From the first line of the material through the line containing "yellow mug: 4 -> 6", restate everything word for word and nothing more.
**** RECORDS PROVIDED ****
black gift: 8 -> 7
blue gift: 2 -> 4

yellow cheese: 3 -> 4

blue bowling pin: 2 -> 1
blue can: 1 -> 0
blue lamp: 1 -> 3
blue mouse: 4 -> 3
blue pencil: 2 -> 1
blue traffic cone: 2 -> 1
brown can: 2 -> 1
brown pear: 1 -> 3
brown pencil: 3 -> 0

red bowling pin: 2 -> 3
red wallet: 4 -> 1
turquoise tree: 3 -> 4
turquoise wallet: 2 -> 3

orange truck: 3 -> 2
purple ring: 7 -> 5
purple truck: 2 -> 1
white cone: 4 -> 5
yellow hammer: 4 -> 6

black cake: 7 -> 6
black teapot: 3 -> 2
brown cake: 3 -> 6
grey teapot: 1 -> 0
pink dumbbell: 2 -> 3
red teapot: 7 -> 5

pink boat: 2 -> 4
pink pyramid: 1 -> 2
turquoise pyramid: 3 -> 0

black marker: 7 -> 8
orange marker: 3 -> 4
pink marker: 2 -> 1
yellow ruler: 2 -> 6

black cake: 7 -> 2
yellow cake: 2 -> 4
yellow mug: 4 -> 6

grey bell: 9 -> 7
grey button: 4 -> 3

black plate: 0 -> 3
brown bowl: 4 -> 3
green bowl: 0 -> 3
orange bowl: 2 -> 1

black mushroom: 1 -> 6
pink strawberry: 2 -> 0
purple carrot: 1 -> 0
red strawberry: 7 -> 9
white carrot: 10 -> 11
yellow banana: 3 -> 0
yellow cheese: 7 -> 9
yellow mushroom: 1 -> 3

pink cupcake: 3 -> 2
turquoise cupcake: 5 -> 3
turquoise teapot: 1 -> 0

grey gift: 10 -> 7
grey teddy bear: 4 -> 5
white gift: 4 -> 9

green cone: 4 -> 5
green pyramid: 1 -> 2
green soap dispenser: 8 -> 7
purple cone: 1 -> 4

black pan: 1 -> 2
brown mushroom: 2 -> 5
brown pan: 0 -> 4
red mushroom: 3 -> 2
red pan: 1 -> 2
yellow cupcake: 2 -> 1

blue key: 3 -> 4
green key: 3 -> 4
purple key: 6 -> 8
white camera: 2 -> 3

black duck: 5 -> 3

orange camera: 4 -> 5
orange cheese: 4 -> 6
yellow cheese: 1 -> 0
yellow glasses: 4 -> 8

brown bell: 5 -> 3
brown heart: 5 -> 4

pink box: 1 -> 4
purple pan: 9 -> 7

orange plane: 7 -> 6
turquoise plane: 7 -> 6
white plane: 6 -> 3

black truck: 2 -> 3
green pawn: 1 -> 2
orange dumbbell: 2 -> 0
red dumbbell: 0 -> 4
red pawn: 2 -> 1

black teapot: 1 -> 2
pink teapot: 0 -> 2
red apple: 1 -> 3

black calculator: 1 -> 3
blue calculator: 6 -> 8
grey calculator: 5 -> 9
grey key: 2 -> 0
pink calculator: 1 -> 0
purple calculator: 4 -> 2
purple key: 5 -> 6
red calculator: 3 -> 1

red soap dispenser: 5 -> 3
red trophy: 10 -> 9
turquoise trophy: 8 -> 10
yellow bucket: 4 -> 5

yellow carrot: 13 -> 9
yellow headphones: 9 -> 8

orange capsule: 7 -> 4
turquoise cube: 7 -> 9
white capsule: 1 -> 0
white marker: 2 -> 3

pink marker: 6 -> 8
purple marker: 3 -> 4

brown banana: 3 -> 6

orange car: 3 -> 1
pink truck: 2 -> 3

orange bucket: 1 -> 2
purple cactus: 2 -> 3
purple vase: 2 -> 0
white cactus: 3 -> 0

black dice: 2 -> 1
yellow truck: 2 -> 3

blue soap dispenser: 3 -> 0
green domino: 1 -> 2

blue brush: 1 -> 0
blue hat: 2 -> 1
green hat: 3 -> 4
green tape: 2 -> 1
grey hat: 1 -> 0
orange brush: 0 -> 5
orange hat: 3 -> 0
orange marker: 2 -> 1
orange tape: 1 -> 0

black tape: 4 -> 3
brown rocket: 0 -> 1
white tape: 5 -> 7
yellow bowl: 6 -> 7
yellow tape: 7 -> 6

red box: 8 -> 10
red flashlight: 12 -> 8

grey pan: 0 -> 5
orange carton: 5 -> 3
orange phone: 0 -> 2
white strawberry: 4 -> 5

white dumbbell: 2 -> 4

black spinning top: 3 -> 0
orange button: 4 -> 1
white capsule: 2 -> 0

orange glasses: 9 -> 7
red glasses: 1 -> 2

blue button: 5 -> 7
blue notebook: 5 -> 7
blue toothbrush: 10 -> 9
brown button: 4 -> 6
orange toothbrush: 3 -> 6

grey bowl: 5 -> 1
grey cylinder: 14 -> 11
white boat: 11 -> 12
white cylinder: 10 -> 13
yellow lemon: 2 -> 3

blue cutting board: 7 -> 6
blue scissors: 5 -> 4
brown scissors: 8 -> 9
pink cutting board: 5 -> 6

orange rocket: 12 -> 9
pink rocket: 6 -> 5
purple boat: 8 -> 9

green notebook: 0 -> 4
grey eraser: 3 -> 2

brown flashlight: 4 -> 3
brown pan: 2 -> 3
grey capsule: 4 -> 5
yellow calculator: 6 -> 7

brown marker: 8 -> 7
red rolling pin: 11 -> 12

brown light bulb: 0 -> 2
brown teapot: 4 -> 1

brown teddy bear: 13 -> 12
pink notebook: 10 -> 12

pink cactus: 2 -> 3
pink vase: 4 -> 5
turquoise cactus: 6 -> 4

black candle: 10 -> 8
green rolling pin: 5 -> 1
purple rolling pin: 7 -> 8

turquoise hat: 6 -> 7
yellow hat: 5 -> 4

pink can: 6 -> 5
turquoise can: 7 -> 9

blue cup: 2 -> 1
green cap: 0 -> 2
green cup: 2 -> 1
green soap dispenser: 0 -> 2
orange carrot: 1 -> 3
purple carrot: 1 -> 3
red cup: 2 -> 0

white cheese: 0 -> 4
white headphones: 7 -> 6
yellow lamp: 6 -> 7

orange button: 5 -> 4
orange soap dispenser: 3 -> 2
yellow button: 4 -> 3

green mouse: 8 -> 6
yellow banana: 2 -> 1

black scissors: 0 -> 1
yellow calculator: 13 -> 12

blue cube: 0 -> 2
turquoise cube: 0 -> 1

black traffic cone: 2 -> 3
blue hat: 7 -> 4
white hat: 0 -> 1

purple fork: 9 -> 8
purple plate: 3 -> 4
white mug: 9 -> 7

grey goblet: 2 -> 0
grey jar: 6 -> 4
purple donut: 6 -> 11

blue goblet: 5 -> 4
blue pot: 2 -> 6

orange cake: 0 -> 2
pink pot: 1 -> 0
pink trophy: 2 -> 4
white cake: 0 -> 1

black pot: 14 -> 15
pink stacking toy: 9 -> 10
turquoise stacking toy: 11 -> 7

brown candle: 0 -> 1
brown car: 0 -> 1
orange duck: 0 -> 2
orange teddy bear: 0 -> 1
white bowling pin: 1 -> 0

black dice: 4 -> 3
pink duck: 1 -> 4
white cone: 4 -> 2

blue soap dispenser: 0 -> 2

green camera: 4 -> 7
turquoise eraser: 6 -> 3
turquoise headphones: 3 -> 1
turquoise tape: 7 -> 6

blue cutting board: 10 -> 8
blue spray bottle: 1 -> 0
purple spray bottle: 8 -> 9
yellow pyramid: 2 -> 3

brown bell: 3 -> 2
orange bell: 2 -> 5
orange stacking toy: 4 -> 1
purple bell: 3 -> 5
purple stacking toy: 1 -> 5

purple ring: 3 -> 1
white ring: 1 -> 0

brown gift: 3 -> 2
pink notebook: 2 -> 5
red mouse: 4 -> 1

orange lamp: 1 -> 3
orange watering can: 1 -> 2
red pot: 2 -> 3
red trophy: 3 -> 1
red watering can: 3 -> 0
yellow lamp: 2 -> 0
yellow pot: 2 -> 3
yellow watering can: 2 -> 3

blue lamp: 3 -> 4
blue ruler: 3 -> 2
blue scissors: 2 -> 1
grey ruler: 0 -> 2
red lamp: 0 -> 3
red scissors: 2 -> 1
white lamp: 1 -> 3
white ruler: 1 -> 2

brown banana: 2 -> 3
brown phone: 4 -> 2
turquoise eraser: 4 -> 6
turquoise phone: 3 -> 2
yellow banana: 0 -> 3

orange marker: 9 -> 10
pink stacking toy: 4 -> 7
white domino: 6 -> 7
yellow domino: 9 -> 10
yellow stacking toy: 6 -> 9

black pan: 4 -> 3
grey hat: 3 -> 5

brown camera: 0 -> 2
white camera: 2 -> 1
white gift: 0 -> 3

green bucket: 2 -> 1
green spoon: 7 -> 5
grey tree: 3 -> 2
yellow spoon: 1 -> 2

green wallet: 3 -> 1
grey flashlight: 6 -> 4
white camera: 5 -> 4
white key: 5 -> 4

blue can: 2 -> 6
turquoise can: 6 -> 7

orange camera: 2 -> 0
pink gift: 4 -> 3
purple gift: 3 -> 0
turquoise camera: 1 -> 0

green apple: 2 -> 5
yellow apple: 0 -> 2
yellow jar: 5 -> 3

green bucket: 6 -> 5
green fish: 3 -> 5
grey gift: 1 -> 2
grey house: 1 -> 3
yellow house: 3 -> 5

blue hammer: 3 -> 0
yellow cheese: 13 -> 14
****
**OUTPUT FOR THIS EXERCISE**
black gift: 8 -> 7
blue gift: 2 -> 4

yellow cheese: 3 -> 4

blue bowling pin: 2 -> 1
blue can: 1 -> 0
blue lamp: 1 -> 3
blue mouse: 4 -> 3
blue pencil: 2 -> 1
blue traffic cone: 2 -> 1
brown can: 2 -> 1
brown pear: 1 -> 3
brown pencil: 3 -> 0

red bowling pin: 2 -> 3
red wallet: 4 -> 1
turquoise tree: 3 -> 4
turquoise wallet: 2 -> 3

orange truck: 3 -> 2
purple ring: 7 -> 5
purple truck: 2 -> 1
white cone: 4 -> 5
yellow hammer: 4 -> 6

black cake: 7 -> 6
black teapot: 3 -> 2
brown cake: 3 -> 6
grey teapot: 1 -> 0
pink dumbbell: 2 -> 3
red teapot: 7 -> 5

pink boat: 2 -> 4
pink pyramid: 1 -> 2
turquoise pyramid: 3 -> 0

black marker: 7 -> 8
orange marker: 3 -> 4
pink marker: 2 -> 1
yellow ruler: 2 -> 6

black cake: 7 -> 2
yellow cake: 2 -> 4
yellow mug: 4 -> 6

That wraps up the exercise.